## Task prompt
Only one stretch of the data below should be repeated: the lines from the line containing "orange glue stick: 0 -> 1" through the line containing "white button: 1 -> 0", inclusive, exactly as they are.

::: Provided data

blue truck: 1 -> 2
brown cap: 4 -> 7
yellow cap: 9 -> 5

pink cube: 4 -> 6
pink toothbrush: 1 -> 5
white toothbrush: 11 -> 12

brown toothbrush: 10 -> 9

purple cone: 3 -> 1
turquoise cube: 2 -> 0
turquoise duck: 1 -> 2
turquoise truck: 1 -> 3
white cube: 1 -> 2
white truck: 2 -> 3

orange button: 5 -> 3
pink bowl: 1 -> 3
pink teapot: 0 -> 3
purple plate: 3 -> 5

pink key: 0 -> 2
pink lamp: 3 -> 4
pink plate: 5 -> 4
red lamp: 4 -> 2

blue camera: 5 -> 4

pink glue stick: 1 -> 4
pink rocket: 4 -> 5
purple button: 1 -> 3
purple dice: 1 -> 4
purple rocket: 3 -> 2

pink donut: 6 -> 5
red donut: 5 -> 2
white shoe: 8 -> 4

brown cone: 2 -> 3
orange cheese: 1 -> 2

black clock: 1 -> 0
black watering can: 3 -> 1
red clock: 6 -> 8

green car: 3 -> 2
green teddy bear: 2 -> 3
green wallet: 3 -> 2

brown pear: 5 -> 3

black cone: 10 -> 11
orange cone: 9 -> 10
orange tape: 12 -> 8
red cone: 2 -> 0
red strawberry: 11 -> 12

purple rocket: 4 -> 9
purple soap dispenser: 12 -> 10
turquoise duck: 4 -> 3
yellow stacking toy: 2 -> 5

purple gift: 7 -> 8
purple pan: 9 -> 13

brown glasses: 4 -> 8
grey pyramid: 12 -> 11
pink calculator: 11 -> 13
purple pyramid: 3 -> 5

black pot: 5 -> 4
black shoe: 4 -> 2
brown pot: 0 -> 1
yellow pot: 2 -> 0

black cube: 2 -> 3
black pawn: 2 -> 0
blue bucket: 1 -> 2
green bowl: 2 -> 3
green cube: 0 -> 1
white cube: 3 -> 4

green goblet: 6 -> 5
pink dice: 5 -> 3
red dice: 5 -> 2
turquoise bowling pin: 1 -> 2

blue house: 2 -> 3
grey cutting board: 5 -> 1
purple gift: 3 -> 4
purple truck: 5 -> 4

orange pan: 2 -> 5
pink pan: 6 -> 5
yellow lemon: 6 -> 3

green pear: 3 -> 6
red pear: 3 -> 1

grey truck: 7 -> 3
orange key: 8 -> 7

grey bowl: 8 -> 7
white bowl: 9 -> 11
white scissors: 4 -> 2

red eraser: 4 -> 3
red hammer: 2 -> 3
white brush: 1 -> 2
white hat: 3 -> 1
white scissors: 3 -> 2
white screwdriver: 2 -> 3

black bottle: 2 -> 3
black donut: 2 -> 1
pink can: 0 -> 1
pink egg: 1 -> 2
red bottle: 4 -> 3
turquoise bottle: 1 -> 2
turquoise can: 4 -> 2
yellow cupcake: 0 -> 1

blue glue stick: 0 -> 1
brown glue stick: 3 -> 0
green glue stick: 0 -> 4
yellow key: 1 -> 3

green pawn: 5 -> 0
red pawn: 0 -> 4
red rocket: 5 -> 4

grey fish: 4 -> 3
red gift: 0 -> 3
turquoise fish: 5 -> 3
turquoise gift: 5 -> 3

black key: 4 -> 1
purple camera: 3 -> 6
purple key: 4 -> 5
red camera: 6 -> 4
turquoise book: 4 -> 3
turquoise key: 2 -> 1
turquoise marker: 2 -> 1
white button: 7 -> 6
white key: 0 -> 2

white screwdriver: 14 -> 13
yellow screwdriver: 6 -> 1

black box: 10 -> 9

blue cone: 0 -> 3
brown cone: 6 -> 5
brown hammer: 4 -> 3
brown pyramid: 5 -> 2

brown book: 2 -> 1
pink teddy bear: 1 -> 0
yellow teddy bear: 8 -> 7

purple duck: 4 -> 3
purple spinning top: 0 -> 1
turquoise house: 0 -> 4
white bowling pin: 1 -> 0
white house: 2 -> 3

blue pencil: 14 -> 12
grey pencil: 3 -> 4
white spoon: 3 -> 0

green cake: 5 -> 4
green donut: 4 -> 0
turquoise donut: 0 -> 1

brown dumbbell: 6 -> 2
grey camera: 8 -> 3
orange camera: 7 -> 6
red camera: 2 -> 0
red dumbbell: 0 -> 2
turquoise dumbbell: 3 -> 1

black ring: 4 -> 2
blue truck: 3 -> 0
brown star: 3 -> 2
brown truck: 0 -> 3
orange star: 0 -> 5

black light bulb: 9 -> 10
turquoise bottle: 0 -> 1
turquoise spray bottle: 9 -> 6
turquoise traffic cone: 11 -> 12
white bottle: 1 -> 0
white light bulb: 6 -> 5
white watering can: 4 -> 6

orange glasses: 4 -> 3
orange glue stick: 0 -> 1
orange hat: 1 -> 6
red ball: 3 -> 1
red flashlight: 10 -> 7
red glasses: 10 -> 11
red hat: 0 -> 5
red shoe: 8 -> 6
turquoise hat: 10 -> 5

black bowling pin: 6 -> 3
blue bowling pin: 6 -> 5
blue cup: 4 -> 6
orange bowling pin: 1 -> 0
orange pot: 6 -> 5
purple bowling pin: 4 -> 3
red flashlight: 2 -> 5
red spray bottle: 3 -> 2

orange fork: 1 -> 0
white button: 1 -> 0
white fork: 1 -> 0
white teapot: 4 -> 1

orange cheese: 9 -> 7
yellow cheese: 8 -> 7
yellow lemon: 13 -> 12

::::::

## Response to the exercise
orange glue stick: 0 -> 1
orange hat: 1 -> 6
red ball: 3 -> 1
red flashlight: 10 -> 7
red glasses: 10 -> 11
red hat: 0 -> 5
red shoe: 8 -> 6
turquoise hat: 10 -> 5

black bowling pin: 6 -> 3
blue bowling pin: 6 -> 5
blue cup: 4 -> 6
orange bowling pin: 1 -> 0
orange pot: 6 -> 5
purple bowling pin: 4 -> 3
red flashlight: 2 -> 5
red spray bottle: 3 -> 2

orange fork: 1 -> 0
white button: 1 -> 0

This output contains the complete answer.